[Opening Dataset section]
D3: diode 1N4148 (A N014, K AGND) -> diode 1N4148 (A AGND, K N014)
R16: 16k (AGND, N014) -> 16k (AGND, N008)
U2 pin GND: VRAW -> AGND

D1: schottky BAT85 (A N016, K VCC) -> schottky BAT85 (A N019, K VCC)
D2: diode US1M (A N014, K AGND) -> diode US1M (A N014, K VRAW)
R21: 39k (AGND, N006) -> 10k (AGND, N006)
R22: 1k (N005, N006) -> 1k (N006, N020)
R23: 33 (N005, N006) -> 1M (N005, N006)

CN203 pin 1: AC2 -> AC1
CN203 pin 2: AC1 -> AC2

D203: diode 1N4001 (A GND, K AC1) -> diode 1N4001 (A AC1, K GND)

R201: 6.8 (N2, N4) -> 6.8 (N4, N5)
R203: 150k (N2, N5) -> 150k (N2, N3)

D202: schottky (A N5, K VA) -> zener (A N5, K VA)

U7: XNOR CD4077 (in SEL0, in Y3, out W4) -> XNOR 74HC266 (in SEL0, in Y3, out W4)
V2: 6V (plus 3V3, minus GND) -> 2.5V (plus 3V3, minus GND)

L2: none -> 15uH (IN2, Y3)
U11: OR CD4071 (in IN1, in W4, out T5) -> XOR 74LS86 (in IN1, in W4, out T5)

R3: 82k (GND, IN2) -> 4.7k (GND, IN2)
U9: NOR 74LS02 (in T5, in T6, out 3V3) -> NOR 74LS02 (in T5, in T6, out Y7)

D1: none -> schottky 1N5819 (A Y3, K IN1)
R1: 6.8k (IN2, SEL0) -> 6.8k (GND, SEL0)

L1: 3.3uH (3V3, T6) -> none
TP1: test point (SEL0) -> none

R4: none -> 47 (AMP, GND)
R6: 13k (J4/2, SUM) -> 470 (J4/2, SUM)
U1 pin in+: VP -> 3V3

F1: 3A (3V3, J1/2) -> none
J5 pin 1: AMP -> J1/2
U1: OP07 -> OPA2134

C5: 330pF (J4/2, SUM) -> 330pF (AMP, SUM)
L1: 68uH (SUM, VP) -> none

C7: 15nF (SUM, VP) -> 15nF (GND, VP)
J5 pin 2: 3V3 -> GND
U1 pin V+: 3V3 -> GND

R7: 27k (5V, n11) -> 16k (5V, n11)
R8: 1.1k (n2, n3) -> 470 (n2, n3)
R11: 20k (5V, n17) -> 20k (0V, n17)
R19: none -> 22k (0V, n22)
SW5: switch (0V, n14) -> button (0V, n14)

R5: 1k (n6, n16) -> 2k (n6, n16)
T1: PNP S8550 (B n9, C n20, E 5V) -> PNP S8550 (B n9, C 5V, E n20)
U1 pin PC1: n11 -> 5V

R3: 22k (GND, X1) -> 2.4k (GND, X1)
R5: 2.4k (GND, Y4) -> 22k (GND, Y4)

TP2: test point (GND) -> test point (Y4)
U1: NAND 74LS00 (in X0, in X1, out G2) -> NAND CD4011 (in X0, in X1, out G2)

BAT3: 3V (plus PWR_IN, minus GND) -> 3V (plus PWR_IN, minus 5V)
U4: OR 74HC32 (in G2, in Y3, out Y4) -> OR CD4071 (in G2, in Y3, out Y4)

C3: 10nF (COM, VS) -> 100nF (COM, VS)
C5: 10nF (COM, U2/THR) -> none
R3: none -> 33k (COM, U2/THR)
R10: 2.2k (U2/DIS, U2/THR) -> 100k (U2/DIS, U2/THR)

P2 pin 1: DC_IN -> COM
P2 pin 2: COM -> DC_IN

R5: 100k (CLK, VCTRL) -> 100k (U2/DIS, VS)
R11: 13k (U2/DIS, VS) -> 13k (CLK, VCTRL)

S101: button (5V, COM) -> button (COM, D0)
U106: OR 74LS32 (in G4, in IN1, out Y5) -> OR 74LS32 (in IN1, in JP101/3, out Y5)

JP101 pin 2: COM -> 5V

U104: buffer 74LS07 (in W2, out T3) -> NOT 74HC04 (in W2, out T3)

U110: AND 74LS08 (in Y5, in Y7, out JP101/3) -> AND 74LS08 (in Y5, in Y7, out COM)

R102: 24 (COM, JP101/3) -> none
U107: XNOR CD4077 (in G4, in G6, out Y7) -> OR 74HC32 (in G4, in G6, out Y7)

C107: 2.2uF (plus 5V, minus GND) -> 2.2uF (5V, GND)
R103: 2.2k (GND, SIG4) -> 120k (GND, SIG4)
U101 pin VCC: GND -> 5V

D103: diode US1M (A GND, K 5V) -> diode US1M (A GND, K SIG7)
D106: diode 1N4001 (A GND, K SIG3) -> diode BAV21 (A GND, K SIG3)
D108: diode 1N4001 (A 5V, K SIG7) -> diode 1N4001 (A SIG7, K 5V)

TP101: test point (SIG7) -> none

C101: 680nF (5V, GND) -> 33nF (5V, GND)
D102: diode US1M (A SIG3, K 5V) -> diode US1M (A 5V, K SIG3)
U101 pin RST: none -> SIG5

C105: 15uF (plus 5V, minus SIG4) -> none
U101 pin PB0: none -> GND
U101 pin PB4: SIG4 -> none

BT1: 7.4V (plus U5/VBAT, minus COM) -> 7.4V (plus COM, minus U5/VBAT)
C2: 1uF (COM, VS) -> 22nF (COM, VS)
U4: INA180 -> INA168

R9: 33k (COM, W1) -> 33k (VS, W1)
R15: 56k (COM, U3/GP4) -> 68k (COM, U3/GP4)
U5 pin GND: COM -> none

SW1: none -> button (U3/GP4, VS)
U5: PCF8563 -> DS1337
[Closing Dataset section]
> **The problem**:
Which lines of the data contain the string "XNOR"? Copy each one.

> **Response**:
U7: XNOR CD4077 (in SEL0, in Y3, out W4) -> XNOR 74HC266 (in SEL0, in Y3, out W4)
U107: XNOR CD4077 (in G4, in G6, out Y7) -> OR 74HC32 (in G4, in G6, out Y7)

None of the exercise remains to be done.